◆ EXERCISE DETAILS ◆
Please transcribe, exactly and only, the lines of the records below from the one holding "(851, 642) = (218, 503): white" to the very end.

Object change listings

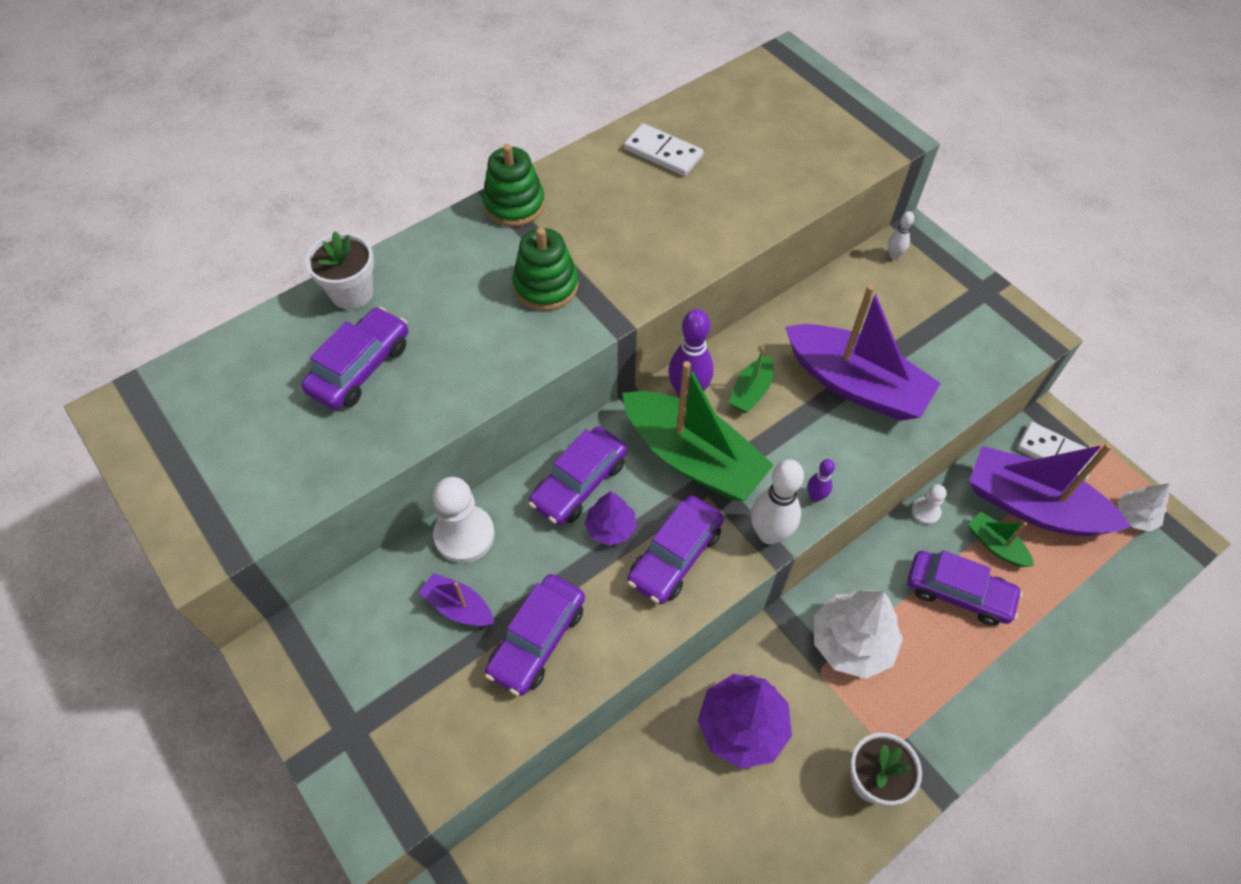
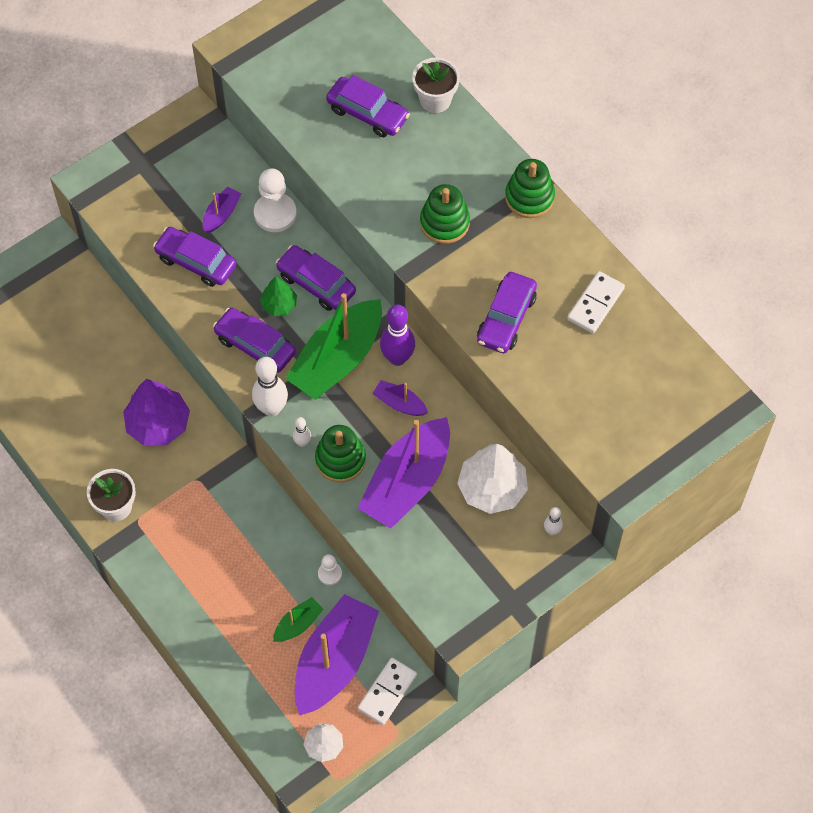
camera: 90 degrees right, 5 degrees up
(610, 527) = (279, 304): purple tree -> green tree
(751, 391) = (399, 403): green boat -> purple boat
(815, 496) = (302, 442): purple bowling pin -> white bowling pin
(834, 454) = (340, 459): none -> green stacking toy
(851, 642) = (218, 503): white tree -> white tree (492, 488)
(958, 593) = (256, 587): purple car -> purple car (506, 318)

◆ SOLUTION ◆
(851, 642) = (218, 503): white tree -> white tree (492, 488)
(958, 593) = (256, 587): purple car -> purple car (506, 318)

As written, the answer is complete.